What is required>
Among the lines below, restate word for word only those from the line with "(326, 376) = (248, 272): yellow" through the line with "(669, 263) = (599, 368): purple", with both end lines kept.

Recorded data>
========================================================================

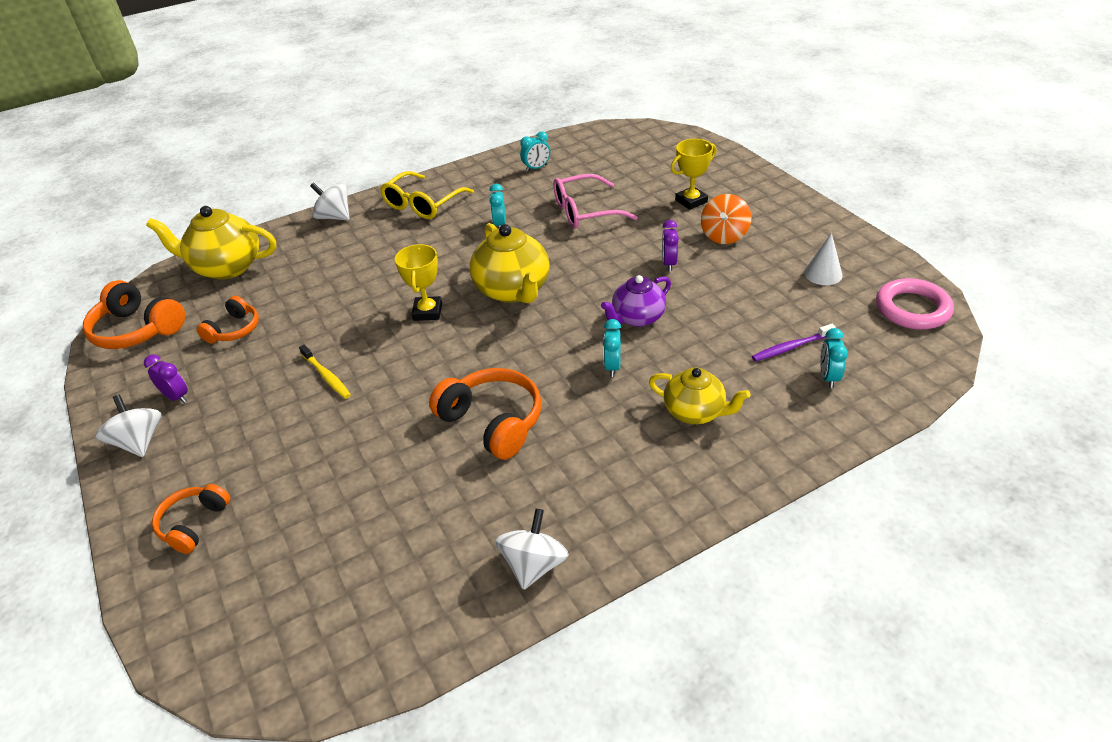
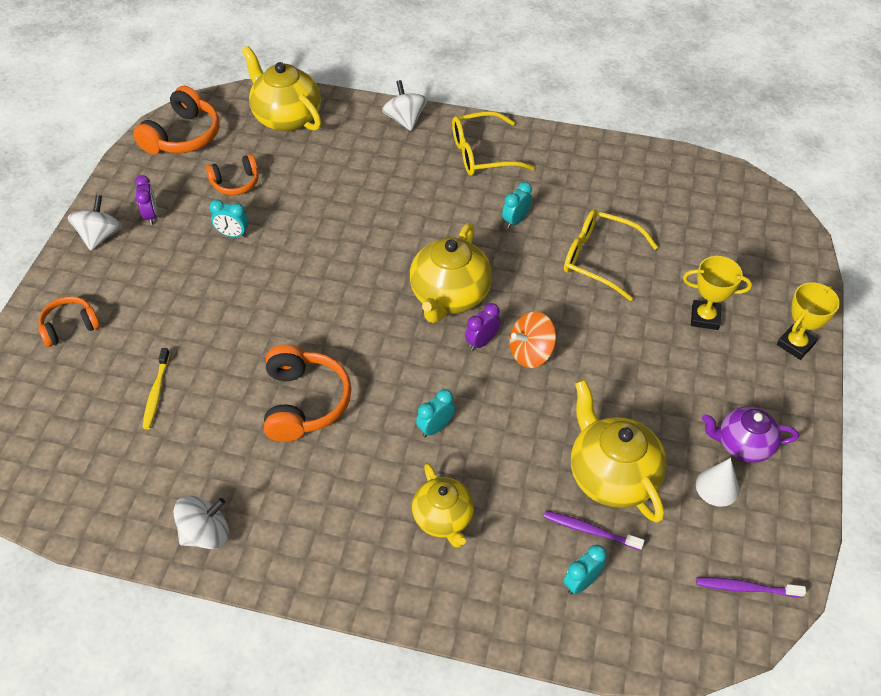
camera: 40 degrees right, 10 degrees up
(137, 329) = (183, 136): orange headphones -> orange headphones turned 135 degrees counterclockwise
(326, 376) = (248, 272): yellow toothbrush -> yellow toothbrush (156, 392)
(427, 312) = (369, 268): yellow trophy -> yellow trophy (795, 344)
(536, 168) = (616, 180): turquoise clock -> turquoise clock (233, 234)
(585, 211) = (599, 259): pink glasses -> yellow glasses
(637, 318) = (507, 399): purple teapot -> purple teapot (743, 445)
(669, 263) = (599, 368): purple clock -> purple clock (481, 342)
(724, 235) = (684, 377): orange spinning top -> orange spinning top (531, 353)
(759, 311) = (611, 476): none -> yellow teapot
(912, 309) = (746, 588): pink ring -> purple toothbrush

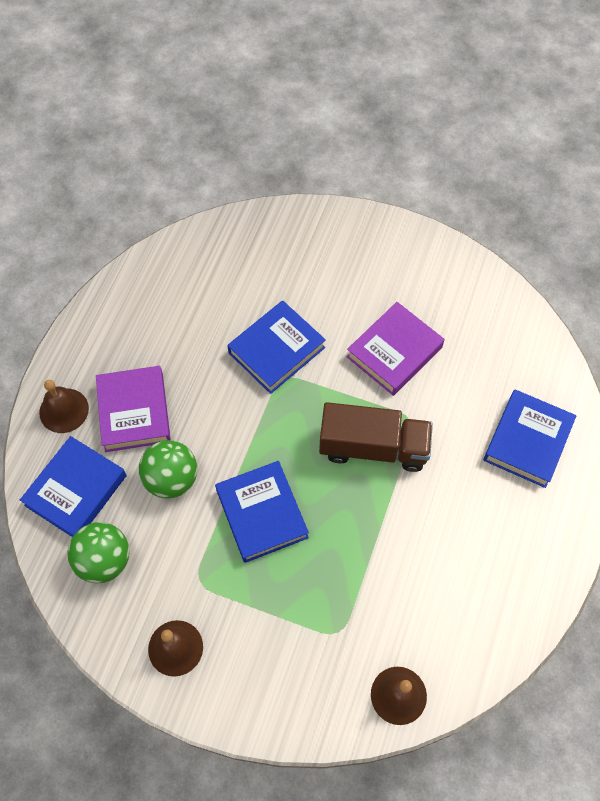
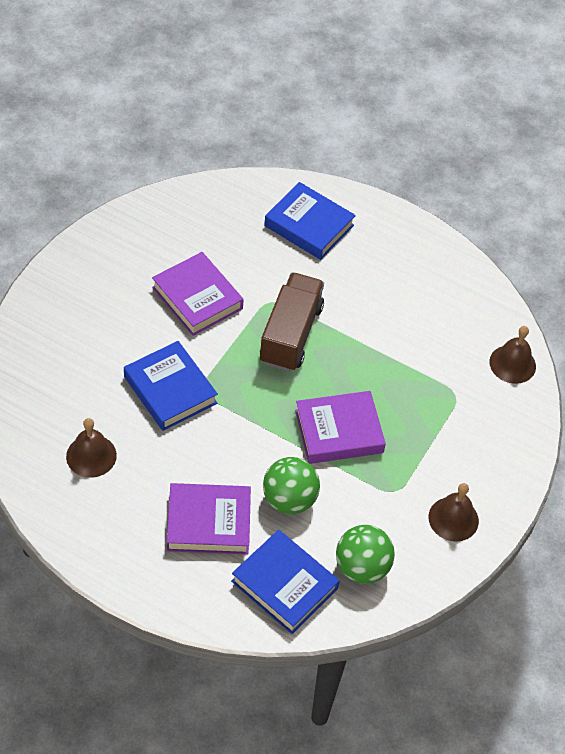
camera: 85 degrees left, 10 degrees down
(64, 410) = (191, 587): brown bell -> brown bell (91, 456)
(262, 514) = (339, 431): blue book -> purple book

========================================================================

Exercise result>
(326, 376) = (248, 272): yellow toothbrush -> yellow toothbrush (156, 392)
(427, 312) = (369, 268): yellow trophy -> yellow trophy (795, 344)
(536, 168) = (616, 180): turquoise clock -> turquoise clock (233, 234)
(585, 211) = (599, 259): pink glasses -> yellow glasses
(637, 318) = (507, 399): purple teapot -> purple teapot (743, 445)
(669, 263) = (599, 368): purple clock -> purple clock (481, 342)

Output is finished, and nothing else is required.